Do this:
Reproduce the rows word for word, starting with the line that contains "Question: Considering the positions of point" and ending with the line that contains "105), (446, 130).", including both of those lines. Leave the pictures out of your answer.
>> Begin Records for the task
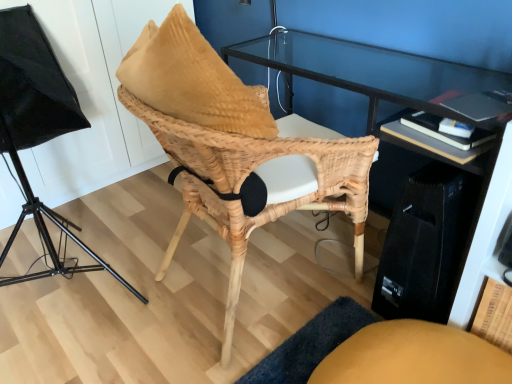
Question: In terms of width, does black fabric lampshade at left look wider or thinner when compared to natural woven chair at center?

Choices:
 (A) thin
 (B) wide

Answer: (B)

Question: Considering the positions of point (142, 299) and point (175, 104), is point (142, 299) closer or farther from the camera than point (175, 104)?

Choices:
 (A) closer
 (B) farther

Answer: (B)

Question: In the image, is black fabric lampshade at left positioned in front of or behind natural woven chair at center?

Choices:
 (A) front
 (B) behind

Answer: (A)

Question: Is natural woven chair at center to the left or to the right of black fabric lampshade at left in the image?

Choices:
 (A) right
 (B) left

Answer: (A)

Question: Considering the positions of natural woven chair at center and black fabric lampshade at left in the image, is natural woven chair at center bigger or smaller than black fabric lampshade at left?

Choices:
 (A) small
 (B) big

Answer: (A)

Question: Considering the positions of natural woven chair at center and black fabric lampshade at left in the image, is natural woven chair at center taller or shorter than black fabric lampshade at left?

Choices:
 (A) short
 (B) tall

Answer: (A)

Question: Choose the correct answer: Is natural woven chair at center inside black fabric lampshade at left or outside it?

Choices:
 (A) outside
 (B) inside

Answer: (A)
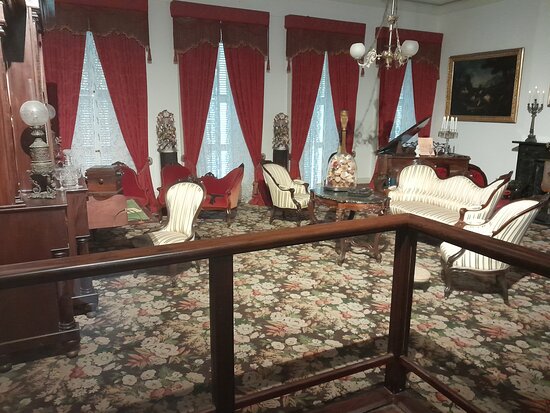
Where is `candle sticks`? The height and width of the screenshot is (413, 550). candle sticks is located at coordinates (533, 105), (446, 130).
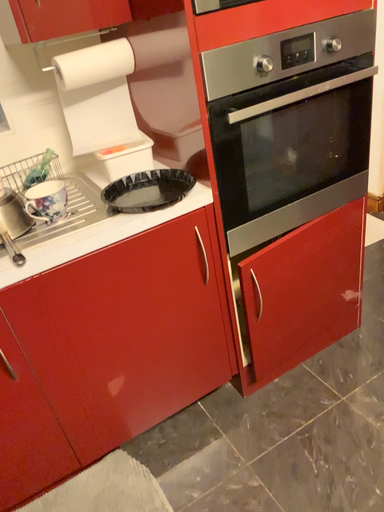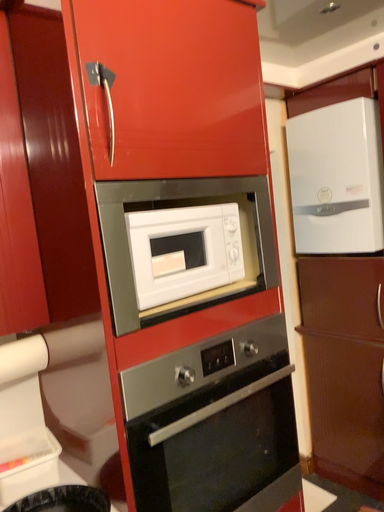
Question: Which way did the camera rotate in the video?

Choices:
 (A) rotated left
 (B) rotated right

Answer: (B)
>> End Records for the task
>> Begin Records for the task
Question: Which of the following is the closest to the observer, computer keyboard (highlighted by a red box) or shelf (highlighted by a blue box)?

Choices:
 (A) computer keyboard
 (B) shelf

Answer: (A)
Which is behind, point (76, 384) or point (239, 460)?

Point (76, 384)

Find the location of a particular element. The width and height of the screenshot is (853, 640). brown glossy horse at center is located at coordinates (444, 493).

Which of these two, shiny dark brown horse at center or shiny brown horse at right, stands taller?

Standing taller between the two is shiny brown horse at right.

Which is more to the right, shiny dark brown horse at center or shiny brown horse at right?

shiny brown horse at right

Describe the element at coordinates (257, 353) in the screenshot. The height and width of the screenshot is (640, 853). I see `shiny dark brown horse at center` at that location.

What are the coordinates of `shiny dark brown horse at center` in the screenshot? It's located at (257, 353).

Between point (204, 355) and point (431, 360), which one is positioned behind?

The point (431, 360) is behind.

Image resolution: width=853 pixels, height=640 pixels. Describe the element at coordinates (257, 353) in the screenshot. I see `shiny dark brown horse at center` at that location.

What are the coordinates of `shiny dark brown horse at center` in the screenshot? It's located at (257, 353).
>> End Records for the task
The answer:
Question: Considering the positions of point (142, 299) and point (175, 104), is point (142, 299) closer or farther from the camera than point (175, 104)?

Choices:
 (A) closer
 (B) farther

Answer: (B)

Question: In the image, is black fabric lampshade at left positioned in front of or behind natural woven chair at center?

Choices:
 (A) front
 (B) behind

Answer: (A)

Question: Is natural woven chair at center to the left or to the right of black fabric lampshade at left in the image?

Choices:
 (A) right
 (B) left

Answer: (A)

Question: Considering the positions of natural woven chair at center and black fabric lampshade at left in the image, is natural woven chair at center bigger or smaller than black fabric lampshade at left?

Choices:
 (A) small
 (B) big

Answer: (A)

Question: Considering the positions of natural woven chair at center and black fabric lampshade at left in the image, is natural woven chair at center taller or shorter than black fabric lampshade at left?

Choices:
 (A) short
 (B) tall

Answer: (A)

Question: Choose the correct answer: Is natural woven chair at center inside black fabric lampshade at left or outside it?

Choices:
 (A) outside
 (B) inside

Answer: (A)
Where is `candle sticks`? The height and width of the screenshot is (413, 550). candle sticks is located at coordinates (533, 105), (446, 130).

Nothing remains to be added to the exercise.